- [Exercise description]: Transcribe exactly, leaving out pictures, the lines from the one that holds "none -> black brick A1:C1 level 2" through the end of the data below, including both end lines and no others.

- [Task input]:
--------
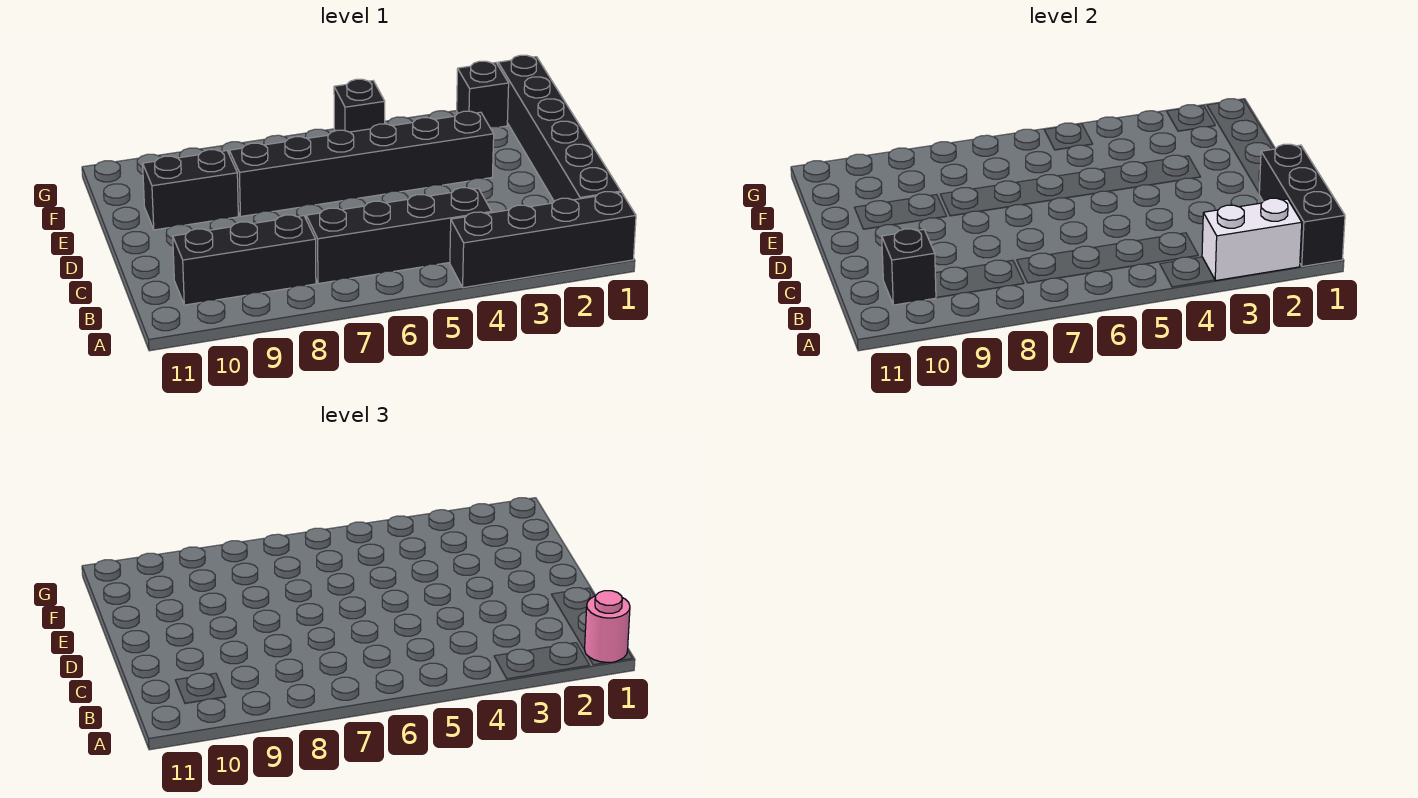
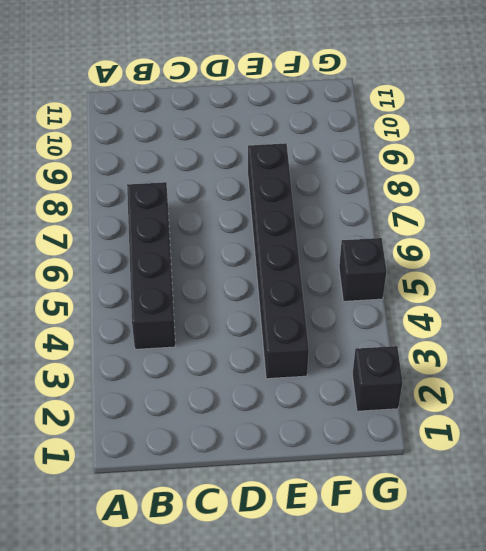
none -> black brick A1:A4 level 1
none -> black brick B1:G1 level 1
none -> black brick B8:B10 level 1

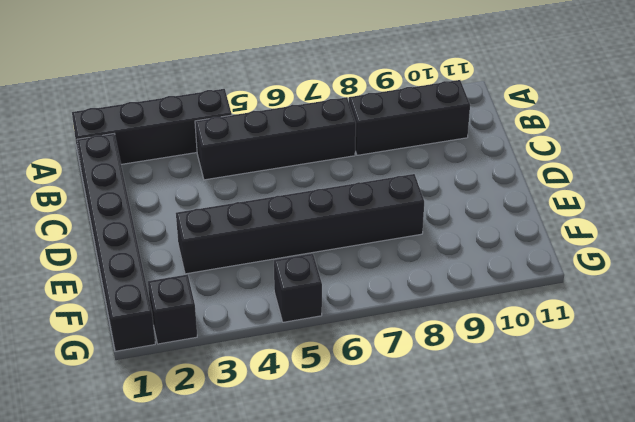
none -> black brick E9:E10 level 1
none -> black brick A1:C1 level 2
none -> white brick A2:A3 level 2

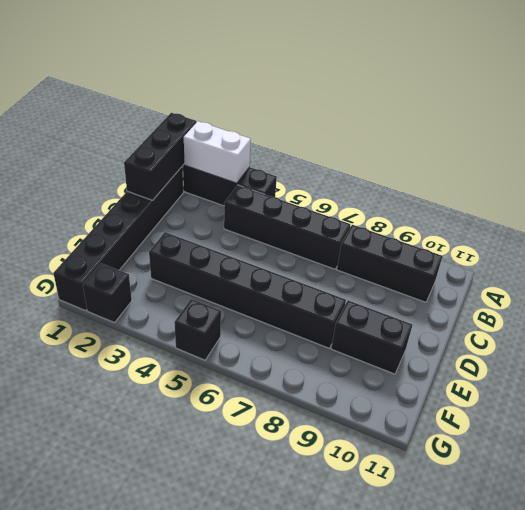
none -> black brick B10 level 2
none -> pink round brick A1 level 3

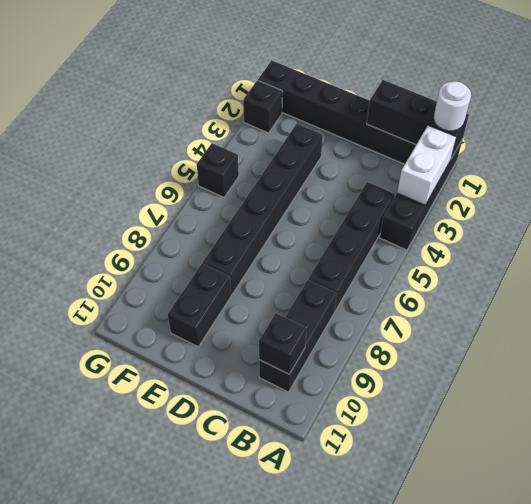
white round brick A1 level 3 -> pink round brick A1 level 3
--------
- [Solution for this problem]:
none -> black brick A1:C1 level 2
none -> white brick A2:A3 level 2

none -> black brick B10 level 2
none -> pink round brick A1 level 3

white round brick A1 level 3 -> pink round brick A1 level 3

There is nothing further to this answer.